▶ DESCRIPTION OF THE TASK:
Print exactly the lines below between the line holding "yellow brick F5:F6" and the line holding "tan brick F9 level 2 -> cyan brick F9 level 2", inclusive, and nothing more.

▶ SUPPLIED RECORDS:
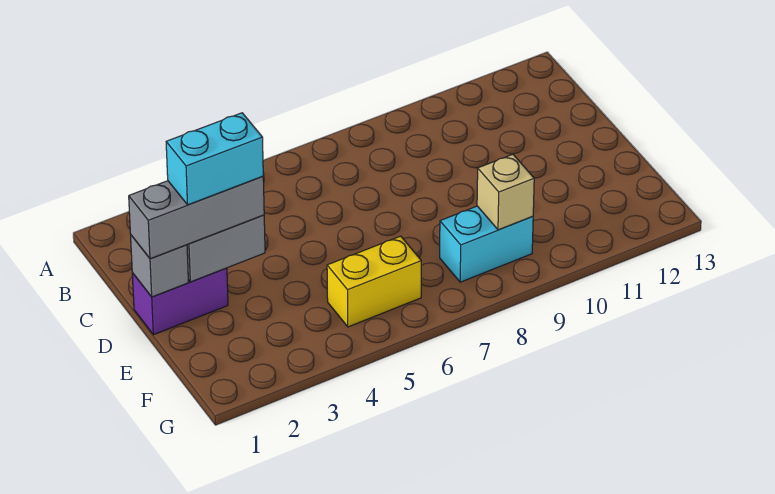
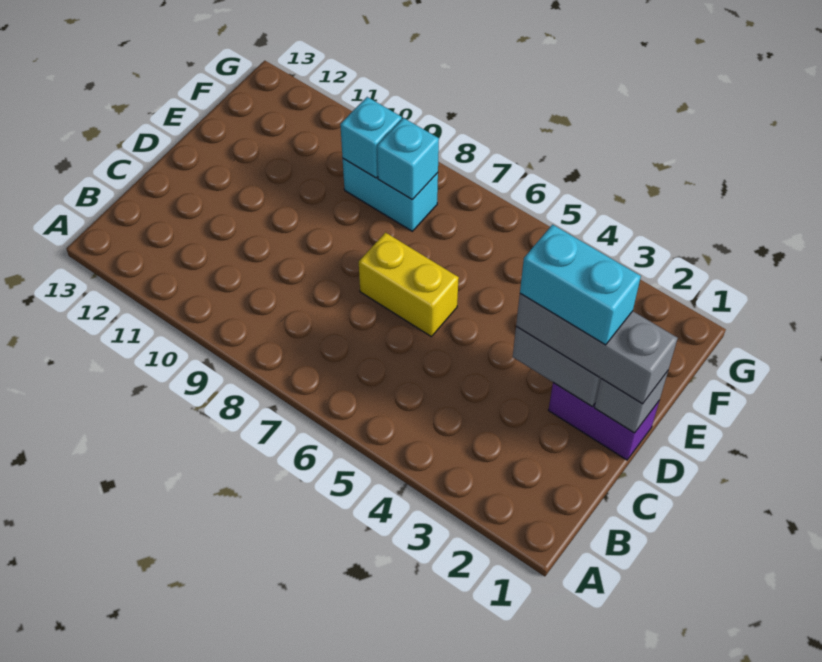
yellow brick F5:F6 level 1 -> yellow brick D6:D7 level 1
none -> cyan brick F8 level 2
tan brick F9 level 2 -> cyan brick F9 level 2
* * *
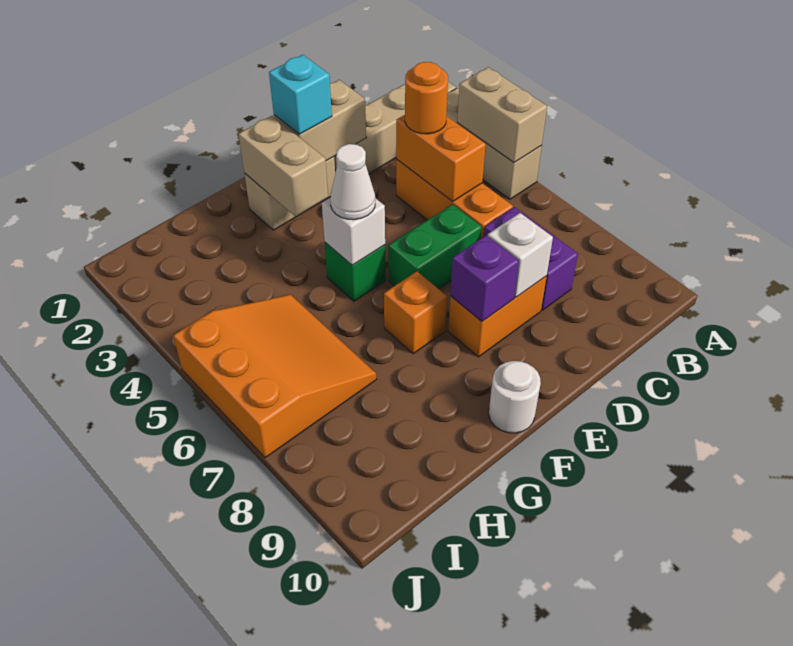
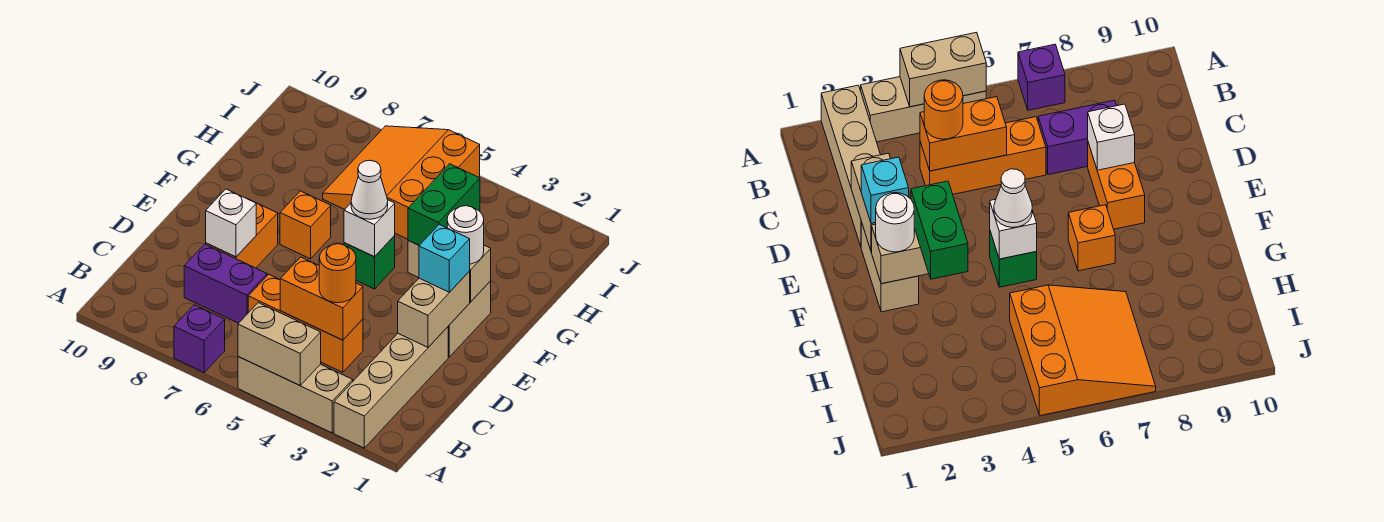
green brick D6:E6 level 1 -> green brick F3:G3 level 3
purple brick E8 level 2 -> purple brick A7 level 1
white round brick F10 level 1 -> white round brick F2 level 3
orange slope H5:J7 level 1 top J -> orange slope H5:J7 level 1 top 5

▶ SOLVED EXERCISE:
yellow brick F5:F6 level 1 -> yellow brick D6:D7 level 1
none -> cyan brick F8 level 2
tan brick F9 level 2 -> cyan brick F9 level 2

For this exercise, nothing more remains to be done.